YOUR OBJECTIVE -> After removing every image, reproduce the data exactly as it appears.

DATA SEGMENT ->
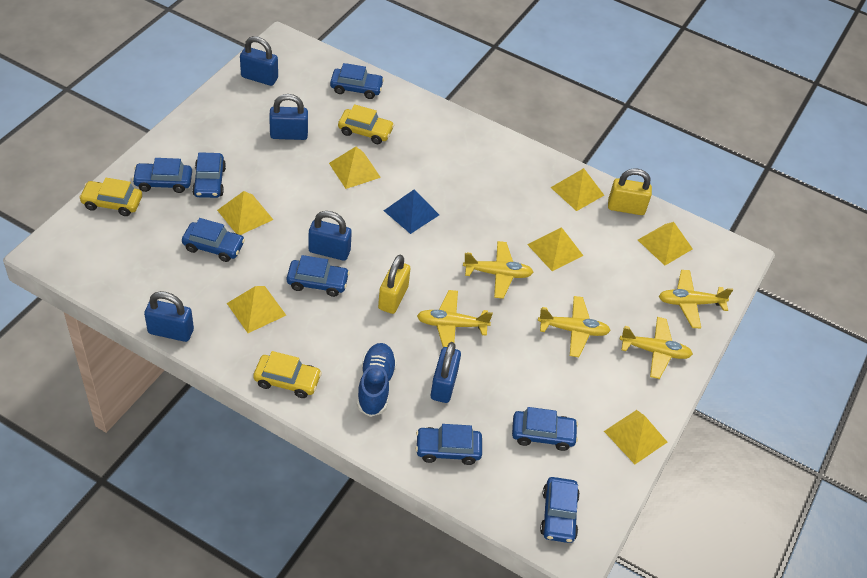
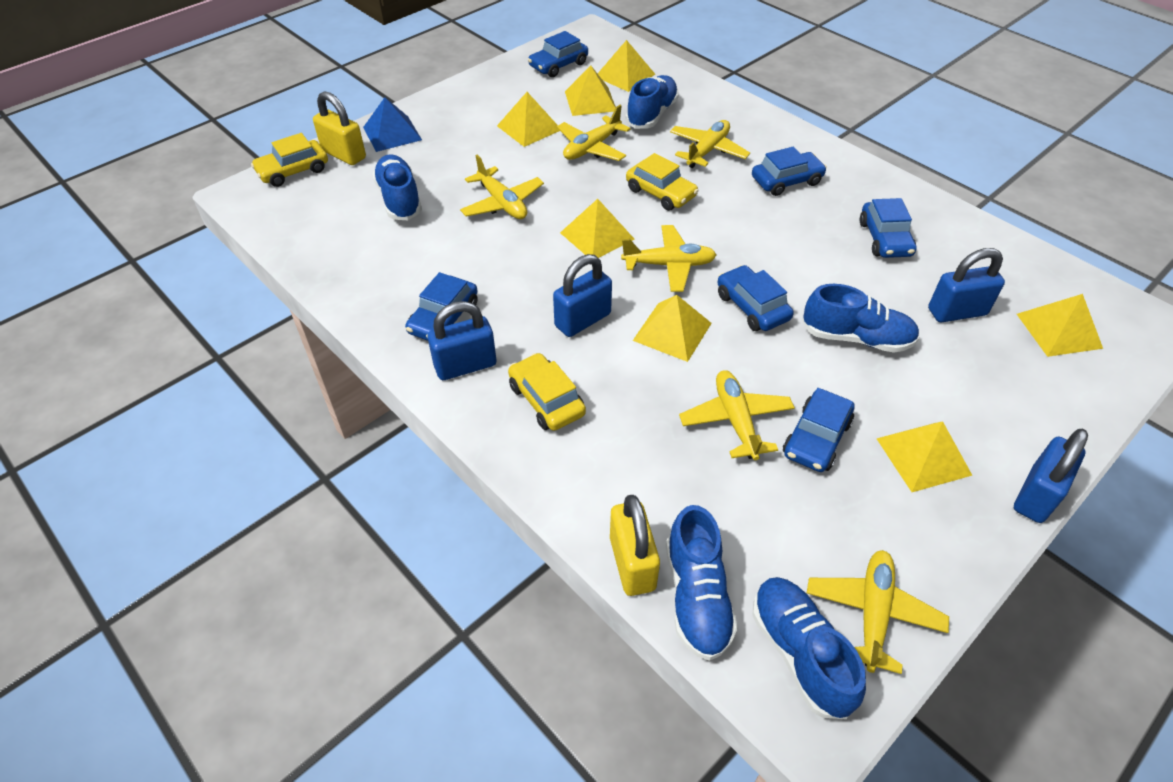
blue car: 8 -> 6
blue padlock: 5 -> 4
blue shoe: 1 -> 5
yellow plane: 5 -> 6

SOLUTION TO THE EXERCISE ->
blue car: 8 -> 6
blue padlock: 5 -> 4
blue shoe: 1 -> 5
yellow plane: 5 -> 6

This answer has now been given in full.